All that should appear is the line containing "(387, 633) = (188, 454): turquoise" and the lines after it in the records below, each reproduced exactly.
• • • • •
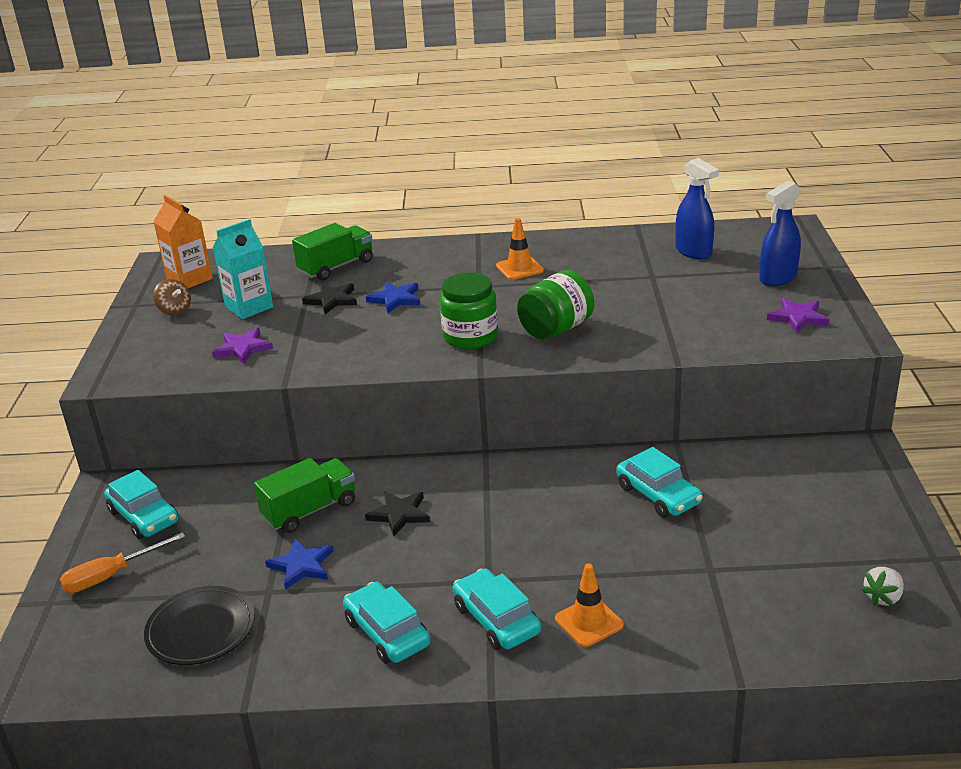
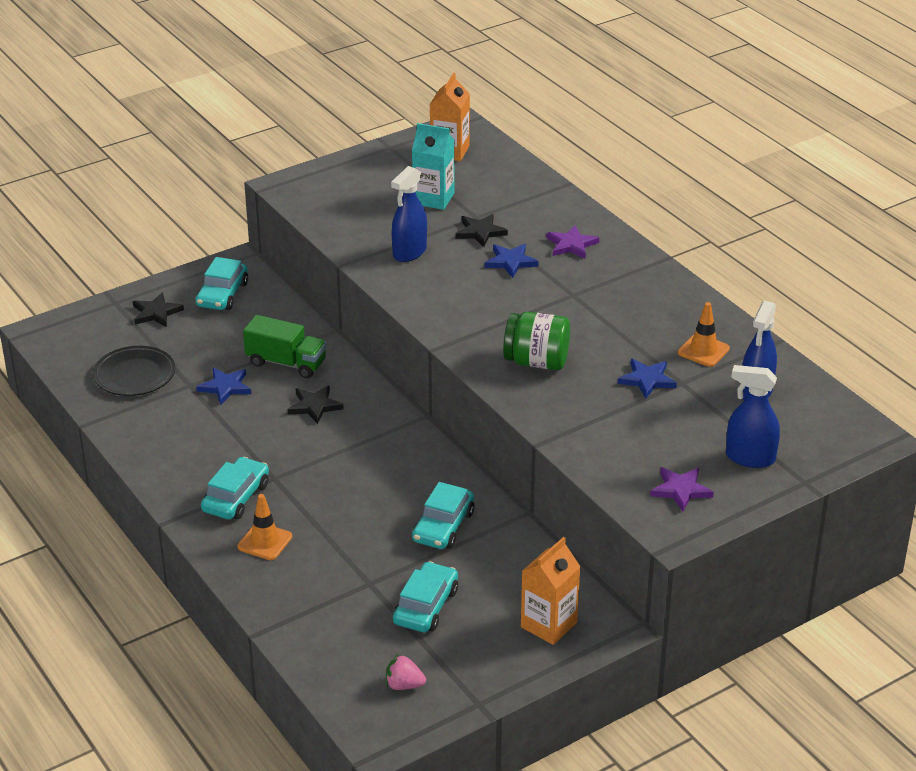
camera: 55 degrees right, 5 degrees up
(111, 575) = (156, 313): orange screwdriver -> black star
(175, 311) = (397, 168): brown spinning top -> none
(242, 348) = (373, 224): purple star -> purple star (571, 245)
(314, 342) = (409, 252): none -> blue spray bottle
(336, 267) = (536, 210): green truck -> none
(387, 633) = (188, 454): turquoise car -> turquoise car (425, 606)
(470, 337) = (484, 323): green jar -> none
(519, 268) = (625, 304): orange traffic cone -> orange traffic cone (703, 351)
(634, 289) = (647, 380): none -> blue star
(842, 481) = (548, 625): none -> orange carton
(883, 597) = (404, 685): white strawberry -> pink strawberry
• • • • •
## ANSWER SECTION
(387, 633) = (188, 454): turquoise car -> turquoise car (425, 606)
(470, 337) = (484, 323): green jar -> none
(519, 268) = (625, 304): orange traffic cone -> orange traffic cone (703, 351)
(634, 289) = (647, 380): none -> blue star
(842, 481) = (548, 625): none -> orange carton
(883, 597) = (404, 685): white strawberry -> pink strawberry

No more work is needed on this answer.